---------- PROVIDED RECORDS

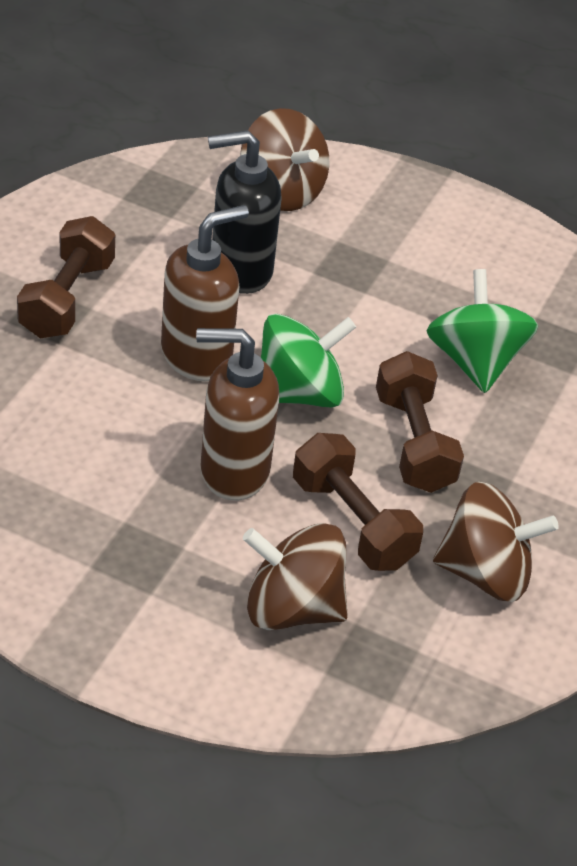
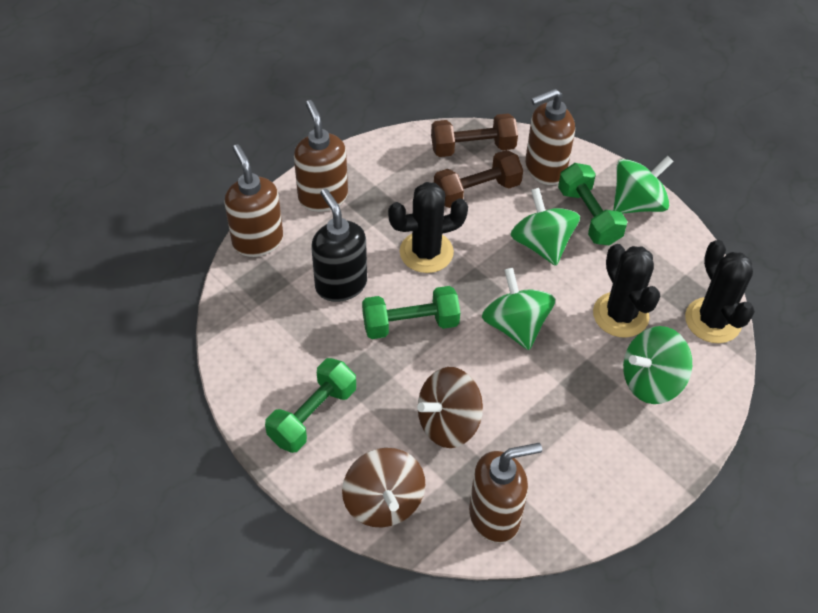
black cactus: none = 0 -> [388,182,468,273] [593,244,660,338] [685,240,755,343] = 3
brown dumbbell: [17,216,115,338] [293,433,423,571] [376,351,464,493] = 3 -> [431,113,518,157] [434,150,523,208] = 2
brown soap dispenser: [161,205,249,381] [196,328,279,501] = 2 -> [224,144,283,257] [294,100,348,212] [469,443,542,543] [525,89,575,185] = 4
brown spinning top: [240,108,329,211] [243,523,348,630] [433,482,559,602] = 3 -> [342,448,425,527] [417,367,483,448] = 2
green dumbbell: none = 0 -> [265,358,356,453] [362,286,460,339] [558,163,627,245] = 3
green spinning top: [261,314,356,408] [427,269,538,393] = 2 -> [482,268,556,350] [511,188,580,266] [613,156,673,214] [623,326,692,404] = 4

--------------------

### WHAT IS BEING ASKED
Would you please copy exactly the part of the entries above that begins at the line containing "brown soap dispenser: [161,205,249,381]" and ends at the line containing "green dumbbell: none", both lines included?

### RESULT
brown soap dispenser: [161,205,249,381] [196,328,279,501] = 2 -> [224,144,283,257] [294,100,348,212] [469,443,542,543] [525,89,575,185] = 4
brown spinning top: [240,108,329,211] [243,523,348,630] [433,482,559,602] = 3 -> [342,448,425,527] [417,367,483,448] = 2
green dumbbell: none = 0 -> [265,358,356,453] [362,286,460,339] [558,163,627,245] = 3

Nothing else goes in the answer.